### Data supplied
------
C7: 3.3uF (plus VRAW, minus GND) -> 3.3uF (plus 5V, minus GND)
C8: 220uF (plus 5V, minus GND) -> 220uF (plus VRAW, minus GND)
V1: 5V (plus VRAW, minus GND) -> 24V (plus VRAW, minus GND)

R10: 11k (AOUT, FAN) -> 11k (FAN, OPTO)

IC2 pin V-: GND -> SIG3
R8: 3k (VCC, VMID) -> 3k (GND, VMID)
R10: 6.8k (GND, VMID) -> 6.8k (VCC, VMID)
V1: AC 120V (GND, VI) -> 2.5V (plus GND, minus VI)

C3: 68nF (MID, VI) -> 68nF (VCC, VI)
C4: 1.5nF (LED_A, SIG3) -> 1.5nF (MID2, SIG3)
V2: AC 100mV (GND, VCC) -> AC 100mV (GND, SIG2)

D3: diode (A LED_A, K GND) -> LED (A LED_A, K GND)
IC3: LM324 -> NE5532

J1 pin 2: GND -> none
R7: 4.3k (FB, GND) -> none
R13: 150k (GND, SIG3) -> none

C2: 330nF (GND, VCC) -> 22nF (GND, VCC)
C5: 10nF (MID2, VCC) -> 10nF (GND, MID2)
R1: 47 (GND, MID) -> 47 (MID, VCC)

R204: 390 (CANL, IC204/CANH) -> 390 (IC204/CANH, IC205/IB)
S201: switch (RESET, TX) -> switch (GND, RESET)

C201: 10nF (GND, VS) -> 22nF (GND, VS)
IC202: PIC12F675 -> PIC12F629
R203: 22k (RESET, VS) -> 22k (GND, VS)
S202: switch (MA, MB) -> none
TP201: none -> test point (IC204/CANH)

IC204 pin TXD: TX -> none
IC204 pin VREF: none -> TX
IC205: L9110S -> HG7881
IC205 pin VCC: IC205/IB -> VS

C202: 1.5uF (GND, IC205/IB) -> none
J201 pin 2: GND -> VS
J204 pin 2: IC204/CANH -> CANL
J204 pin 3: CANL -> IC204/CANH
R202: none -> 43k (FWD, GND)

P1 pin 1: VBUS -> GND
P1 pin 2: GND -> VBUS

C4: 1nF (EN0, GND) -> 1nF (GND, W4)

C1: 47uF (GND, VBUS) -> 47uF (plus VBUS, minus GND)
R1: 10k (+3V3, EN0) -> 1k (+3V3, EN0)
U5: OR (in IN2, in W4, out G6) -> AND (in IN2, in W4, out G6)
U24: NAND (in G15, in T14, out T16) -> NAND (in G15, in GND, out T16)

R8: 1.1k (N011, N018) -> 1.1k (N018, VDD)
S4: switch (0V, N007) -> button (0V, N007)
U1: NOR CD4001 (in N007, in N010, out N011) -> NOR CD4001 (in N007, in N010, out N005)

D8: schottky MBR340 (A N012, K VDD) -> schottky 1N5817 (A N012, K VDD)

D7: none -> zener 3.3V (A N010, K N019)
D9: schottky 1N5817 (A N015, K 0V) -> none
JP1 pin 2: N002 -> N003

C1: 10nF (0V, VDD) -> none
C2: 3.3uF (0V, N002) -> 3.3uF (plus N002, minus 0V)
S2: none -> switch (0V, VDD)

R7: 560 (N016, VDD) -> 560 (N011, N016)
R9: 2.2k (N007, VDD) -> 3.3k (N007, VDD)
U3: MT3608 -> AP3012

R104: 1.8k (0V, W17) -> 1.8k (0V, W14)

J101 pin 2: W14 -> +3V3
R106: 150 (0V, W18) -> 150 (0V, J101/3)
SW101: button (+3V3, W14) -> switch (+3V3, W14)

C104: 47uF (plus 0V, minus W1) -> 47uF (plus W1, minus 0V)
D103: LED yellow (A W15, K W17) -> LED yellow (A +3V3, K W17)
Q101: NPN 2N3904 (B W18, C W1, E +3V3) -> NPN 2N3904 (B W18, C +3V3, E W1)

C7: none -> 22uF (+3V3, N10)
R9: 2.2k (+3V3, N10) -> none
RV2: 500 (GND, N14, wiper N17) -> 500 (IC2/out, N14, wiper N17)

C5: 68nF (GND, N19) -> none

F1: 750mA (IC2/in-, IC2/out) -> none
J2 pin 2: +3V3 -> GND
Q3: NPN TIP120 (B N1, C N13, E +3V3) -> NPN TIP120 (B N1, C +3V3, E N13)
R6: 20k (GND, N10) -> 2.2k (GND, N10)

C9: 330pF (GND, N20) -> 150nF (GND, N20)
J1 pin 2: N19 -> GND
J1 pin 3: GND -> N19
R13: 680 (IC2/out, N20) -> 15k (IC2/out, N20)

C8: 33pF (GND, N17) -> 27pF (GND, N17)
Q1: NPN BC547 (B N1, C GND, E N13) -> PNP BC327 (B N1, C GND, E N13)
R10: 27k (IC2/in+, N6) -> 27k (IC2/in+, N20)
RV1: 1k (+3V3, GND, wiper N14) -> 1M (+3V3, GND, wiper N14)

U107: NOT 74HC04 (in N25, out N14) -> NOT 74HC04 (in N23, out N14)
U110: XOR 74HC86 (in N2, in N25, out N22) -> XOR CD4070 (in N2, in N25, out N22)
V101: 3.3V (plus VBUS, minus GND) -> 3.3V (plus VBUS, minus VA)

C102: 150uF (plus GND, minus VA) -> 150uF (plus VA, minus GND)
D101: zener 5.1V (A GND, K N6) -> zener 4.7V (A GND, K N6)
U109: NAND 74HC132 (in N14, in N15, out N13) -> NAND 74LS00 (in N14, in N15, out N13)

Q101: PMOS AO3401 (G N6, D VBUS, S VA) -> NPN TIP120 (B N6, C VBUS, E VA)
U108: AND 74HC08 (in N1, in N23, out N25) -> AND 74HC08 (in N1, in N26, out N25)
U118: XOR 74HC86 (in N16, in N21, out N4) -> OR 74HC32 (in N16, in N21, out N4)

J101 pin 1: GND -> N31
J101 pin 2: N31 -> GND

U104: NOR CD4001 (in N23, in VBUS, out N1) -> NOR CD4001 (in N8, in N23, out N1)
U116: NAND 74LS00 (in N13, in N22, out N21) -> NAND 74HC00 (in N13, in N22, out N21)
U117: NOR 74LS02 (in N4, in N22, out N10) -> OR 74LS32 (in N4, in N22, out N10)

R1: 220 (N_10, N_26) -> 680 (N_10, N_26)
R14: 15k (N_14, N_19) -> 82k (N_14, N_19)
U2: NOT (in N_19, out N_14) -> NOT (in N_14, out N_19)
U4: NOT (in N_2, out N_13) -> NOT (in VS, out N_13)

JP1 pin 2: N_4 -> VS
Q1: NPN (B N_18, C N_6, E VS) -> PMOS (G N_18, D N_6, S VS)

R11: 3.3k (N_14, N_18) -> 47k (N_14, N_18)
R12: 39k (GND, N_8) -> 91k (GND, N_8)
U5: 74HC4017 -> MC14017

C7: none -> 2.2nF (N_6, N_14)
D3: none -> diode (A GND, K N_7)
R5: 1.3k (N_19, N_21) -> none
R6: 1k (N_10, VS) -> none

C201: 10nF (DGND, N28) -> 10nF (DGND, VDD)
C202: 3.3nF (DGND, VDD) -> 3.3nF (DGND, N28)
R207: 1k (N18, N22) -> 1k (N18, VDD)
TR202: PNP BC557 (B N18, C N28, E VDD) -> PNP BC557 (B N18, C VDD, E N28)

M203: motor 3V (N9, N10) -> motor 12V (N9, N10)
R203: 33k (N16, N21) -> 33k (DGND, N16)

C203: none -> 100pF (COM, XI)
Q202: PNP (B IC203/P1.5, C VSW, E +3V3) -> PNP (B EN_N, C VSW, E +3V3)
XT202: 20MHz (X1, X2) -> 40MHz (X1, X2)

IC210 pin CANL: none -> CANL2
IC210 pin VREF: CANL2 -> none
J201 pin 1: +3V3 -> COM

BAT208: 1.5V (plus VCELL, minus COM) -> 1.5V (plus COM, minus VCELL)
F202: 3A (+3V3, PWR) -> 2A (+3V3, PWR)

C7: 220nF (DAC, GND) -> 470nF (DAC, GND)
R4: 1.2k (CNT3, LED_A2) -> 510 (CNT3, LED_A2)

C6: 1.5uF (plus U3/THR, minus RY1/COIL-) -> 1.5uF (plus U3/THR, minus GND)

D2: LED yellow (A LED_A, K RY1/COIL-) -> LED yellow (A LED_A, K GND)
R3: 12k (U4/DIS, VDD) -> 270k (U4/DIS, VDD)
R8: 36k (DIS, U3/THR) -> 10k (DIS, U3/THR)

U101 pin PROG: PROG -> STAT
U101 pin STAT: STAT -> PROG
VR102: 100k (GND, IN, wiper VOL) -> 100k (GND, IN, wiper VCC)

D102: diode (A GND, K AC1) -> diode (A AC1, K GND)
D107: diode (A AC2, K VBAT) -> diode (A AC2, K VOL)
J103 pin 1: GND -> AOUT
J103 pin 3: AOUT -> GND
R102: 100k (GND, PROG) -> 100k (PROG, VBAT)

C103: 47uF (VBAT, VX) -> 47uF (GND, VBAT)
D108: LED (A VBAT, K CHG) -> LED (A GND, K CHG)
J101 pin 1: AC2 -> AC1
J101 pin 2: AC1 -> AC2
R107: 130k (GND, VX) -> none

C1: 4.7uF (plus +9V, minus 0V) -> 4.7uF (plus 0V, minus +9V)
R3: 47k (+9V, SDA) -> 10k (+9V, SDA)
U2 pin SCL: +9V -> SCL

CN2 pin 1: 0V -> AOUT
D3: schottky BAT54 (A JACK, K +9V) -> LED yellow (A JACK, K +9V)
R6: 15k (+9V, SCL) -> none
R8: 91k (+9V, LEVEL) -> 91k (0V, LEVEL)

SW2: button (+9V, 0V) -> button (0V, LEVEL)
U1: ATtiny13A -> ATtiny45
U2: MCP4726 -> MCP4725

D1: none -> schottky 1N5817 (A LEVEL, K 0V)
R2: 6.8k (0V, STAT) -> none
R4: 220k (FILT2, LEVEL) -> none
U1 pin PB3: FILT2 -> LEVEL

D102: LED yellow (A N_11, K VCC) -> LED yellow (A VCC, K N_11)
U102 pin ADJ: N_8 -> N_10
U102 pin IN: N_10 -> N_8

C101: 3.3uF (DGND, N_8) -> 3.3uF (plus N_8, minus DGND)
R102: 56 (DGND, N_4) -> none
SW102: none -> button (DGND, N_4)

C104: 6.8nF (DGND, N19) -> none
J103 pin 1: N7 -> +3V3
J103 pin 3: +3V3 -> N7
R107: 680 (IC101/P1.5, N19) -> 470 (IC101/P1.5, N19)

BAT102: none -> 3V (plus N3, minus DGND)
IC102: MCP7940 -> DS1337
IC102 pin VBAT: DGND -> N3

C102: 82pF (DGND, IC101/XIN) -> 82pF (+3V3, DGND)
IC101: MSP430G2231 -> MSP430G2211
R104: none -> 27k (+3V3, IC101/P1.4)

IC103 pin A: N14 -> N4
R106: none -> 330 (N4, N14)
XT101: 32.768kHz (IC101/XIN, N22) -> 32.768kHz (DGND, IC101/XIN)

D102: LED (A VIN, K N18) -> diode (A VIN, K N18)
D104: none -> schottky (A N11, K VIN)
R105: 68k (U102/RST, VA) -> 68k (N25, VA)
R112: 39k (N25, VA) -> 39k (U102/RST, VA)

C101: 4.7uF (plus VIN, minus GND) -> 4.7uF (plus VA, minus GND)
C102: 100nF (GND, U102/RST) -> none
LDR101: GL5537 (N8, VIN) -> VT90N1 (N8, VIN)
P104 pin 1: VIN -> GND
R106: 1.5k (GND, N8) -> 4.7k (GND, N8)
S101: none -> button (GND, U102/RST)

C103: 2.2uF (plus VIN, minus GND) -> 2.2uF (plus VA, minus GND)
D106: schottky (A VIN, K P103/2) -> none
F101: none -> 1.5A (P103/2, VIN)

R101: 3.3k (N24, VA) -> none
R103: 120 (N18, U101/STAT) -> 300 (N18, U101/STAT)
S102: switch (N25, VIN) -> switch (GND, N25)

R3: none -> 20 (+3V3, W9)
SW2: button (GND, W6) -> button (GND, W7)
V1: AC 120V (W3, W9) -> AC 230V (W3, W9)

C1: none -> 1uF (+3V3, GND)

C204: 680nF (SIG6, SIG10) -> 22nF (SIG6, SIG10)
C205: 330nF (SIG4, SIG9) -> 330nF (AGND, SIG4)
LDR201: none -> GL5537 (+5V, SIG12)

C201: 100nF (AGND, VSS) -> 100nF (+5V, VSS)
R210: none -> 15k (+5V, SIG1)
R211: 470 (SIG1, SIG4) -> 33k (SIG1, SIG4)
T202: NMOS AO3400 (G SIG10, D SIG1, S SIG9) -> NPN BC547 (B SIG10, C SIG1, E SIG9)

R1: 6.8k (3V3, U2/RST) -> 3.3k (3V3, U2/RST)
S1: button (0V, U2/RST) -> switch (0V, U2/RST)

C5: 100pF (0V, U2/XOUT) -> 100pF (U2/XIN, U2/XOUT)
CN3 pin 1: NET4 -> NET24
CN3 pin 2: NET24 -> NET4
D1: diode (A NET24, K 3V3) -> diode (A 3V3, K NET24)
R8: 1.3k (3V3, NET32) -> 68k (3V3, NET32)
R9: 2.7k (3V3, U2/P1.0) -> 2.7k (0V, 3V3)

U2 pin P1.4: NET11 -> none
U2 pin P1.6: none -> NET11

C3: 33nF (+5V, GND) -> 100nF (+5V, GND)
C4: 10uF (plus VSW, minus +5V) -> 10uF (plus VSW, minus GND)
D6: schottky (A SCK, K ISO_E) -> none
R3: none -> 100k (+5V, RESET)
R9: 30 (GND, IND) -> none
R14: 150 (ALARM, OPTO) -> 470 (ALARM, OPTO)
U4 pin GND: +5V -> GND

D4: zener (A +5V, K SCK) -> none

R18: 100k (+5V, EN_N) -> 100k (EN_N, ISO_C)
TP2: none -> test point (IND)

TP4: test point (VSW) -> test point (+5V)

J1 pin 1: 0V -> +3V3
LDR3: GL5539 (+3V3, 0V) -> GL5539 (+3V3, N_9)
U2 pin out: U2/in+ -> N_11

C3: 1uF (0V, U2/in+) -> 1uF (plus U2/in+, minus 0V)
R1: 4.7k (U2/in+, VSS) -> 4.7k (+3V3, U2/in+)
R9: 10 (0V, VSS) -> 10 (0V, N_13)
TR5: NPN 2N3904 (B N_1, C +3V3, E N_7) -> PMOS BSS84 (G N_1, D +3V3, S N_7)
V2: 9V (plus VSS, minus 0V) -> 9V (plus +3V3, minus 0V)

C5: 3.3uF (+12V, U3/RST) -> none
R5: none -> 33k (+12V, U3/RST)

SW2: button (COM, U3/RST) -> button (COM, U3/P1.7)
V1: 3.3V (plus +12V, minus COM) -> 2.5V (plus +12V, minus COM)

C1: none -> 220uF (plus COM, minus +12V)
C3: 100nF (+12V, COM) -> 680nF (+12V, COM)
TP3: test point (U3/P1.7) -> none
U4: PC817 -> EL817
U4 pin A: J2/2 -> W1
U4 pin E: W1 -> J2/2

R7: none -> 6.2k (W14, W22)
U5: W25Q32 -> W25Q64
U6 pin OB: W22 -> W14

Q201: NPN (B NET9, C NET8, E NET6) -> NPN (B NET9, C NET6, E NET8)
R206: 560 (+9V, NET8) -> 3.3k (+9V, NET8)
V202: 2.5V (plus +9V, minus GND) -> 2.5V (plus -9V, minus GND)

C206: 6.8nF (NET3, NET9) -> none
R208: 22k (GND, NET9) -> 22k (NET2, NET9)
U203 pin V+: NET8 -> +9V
------
Take the line holding "U4 pin E: W1 -> J2/2" and the lines after it through the end of the entries. Retype them exactly and add nothing.

### The completed task
U4 pin E: W1 -> J2/2

R7: none -> 6.2k (W14, W22)
U5: W25Q32 -> W25Q64
U6 pin OB: W22 -> W14

Q201: NPN (B NET9, C NET8, E NET6) -> NPN (B NET9, C NET6, E NET8)
R206: 560 (+9V, NET8) -> 3.3k (+9V, NET8)
V202: 2.5V (plus +9V, minus GND) -> 2.5V (plus -9V, minus GND)

C206: 6.8nF (NET3, NET9) -> none
R208: 22k (GND, NET9) -> 22k (NET2, NET9)
U203 pin V+: NET8 -> +9V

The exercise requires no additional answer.